• **Task to carry out**
Collect every line in the records below that contains the string "kern". Matching is case-sensitive.

--- Start Task data ---

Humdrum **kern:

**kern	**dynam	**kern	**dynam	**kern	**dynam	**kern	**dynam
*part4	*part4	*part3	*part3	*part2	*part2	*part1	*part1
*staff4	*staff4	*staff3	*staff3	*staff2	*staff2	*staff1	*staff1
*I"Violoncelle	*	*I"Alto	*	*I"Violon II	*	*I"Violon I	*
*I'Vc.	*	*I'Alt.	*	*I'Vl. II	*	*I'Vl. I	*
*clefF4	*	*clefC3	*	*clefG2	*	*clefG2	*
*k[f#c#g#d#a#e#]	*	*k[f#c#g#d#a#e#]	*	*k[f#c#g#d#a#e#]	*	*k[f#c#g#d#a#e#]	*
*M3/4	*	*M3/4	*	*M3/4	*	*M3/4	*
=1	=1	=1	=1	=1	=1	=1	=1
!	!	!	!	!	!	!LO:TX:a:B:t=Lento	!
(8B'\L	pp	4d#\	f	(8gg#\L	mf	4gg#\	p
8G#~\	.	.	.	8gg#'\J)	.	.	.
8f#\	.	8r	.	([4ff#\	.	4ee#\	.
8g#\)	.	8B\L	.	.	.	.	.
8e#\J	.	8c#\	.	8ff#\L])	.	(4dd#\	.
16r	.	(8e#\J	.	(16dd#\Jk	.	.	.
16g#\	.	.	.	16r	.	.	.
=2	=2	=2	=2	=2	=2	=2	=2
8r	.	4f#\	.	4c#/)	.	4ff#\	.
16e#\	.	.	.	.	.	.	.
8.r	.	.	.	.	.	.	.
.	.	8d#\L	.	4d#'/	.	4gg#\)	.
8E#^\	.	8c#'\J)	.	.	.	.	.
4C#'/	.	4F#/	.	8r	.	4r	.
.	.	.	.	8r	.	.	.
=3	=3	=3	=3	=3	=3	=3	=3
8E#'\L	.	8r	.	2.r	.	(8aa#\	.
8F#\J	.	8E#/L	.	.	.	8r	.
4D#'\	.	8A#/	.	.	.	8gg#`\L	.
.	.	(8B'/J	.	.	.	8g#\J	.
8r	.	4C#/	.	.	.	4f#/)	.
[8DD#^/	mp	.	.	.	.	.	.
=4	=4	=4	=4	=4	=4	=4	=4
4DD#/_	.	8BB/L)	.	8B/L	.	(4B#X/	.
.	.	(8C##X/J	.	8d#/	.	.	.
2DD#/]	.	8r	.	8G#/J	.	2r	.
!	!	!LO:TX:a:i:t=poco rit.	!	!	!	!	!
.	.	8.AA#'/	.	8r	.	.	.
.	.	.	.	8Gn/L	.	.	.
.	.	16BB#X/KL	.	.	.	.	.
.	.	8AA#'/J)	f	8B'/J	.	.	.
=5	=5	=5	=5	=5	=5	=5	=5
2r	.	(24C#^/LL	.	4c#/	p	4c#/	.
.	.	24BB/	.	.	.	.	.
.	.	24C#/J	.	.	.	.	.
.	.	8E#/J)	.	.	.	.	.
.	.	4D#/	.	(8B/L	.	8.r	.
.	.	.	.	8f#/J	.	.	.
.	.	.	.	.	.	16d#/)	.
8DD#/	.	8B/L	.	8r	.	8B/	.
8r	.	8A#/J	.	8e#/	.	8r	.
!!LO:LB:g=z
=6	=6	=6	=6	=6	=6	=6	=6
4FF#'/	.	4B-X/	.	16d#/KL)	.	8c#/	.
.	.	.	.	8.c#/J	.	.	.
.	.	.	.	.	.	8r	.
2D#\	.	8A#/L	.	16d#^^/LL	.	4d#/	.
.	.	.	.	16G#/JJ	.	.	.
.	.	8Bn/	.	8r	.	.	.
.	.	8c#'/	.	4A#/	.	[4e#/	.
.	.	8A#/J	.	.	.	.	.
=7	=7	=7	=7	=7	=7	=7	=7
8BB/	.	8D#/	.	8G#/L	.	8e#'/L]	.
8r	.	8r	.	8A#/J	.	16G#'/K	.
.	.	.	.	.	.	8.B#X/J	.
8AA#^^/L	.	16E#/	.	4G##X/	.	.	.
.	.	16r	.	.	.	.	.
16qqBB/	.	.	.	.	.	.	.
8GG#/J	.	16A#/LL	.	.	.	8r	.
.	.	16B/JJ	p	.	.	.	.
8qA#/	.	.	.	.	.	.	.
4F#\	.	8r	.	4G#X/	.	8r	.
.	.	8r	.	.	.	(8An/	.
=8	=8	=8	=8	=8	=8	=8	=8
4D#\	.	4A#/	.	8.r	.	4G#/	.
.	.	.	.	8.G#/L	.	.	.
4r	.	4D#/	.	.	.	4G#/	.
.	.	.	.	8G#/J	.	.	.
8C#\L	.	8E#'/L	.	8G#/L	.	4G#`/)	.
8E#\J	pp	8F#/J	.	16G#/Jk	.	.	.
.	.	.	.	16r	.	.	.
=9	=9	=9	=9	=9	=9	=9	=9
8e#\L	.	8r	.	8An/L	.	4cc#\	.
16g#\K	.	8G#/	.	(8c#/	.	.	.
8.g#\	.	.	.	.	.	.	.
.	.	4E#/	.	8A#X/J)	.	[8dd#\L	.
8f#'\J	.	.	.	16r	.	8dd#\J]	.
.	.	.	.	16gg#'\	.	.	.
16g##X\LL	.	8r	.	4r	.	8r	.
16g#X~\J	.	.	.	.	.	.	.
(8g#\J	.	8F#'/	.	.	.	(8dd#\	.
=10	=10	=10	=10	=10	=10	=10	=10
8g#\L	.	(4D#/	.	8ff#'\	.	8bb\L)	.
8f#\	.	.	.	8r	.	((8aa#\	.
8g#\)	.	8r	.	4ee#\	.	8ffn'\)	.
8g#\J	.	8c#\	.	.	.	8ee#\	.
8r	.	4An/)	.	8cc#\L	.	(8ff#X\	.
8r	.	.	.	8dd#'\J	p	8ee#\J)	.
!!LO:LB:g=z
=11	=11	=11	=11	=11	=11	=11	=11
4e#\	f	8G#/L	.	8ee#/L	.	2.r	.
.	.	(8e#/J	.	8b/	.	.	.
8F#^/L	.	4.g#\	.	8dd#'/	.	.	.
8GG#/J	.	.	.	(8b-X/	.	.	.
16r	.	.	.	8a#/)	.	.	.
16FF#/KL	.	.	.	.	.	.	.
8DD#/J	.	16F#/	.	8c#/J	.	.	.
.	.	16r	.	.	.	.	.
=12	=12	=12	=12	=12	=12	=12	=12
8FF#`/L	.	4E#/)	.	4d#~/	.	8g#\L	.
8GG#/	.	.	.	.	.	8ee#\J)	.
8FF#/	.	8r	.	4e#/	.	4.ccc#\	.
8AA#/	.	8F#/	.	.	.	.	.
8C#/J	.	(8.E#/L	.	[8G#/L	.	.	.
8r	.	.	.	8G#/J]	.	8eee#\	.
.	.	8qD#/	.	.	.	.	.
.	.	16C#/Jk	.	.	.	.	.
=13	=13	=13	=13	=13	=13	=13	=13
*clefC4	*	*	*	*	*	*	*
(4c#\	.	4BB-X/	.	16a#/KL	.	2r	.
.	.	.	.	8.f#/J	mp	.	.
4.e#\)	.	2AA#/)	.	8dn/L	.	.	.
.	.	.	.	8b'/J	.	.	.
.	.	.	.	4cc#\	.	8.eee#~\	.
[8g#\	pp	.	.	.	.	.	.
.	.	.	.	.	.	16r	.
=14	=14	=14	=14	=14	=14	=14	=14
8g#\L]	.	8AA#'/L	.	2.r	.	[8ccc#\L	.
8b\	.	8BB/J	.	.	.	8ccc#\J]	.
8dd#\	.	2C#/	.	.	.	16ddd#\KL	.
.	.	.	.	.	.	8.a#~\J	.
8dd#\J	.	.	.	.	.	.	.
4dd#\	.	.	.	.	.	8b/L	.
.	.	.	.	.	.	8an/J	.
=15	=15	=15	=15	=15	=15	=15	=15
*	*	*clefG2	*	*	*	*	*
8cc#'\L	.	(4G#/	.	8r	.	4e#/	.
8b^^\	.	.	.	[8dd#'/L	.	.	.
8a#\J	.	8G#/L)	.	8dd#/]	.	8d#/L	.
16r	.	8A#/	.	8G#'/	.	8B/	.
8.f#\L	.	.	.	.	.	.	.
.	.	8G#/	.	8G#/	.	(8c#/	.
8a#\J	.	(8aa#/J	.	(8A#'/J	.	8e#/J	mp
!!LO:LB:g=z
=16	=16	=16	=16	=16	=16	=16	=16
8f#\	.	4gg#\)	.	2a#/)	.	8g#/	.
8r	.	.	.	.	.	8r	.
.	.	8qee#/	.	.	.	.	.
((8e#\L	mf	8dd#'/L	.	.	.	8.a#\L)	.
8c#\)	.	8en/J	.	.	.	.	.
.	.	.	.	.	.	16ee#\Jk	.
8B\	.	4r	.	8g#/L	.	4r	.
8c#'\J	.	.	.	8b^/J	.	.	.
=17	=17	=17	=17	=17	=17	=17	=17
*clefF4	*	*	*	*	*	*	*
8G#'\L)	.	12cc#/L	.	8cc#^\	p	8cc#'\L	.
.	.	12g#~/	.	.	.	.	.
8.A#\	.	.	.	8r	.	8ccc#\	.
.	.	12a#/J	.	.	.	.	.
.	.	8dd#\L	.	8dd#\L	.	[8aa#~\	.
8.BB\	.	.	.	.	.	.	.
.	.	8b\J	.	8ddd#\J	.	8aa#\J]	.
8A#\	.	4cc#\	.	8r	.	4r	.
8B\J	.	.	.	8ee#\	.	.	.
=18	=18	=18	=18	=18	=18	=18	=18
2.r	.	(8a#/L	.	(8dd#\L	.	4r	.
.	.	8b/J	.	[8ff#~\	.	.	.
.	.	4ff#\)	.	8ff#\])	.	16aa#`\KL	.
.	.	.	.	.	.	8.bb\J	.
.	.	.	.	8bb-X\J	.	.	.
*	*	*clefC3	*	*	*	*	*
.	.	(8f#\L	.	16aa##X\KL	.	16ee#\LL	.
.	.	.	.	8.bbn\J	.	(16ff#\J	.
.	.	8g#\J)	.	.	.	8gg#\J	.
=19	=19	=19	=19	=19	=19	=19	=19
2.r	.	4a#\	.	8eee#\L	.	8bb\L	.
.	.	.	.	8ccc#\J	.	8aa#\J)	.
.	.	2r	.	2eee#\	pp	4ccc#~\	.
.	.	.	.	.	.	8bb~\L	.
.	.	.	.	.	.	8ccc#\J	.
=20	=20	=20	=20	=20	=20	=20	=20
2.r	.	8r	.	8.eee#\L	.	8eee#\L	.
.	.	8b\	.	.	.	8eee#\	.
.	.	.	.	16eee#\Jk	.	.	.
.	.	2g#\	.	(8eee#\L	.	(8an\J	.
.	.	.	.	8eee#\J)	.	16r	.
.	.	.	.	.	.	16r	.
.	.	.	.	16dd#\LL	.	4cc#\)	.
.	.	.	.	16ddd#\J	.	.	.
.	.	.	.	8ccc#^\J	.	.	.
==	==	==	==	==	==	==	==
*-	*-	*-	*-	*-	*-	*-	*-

--- End Task data ---

• **Answer**
Humdrum **kern:
**kern	**dynam	**kern	**dynam	**kern	**dynam	**kern	**dynam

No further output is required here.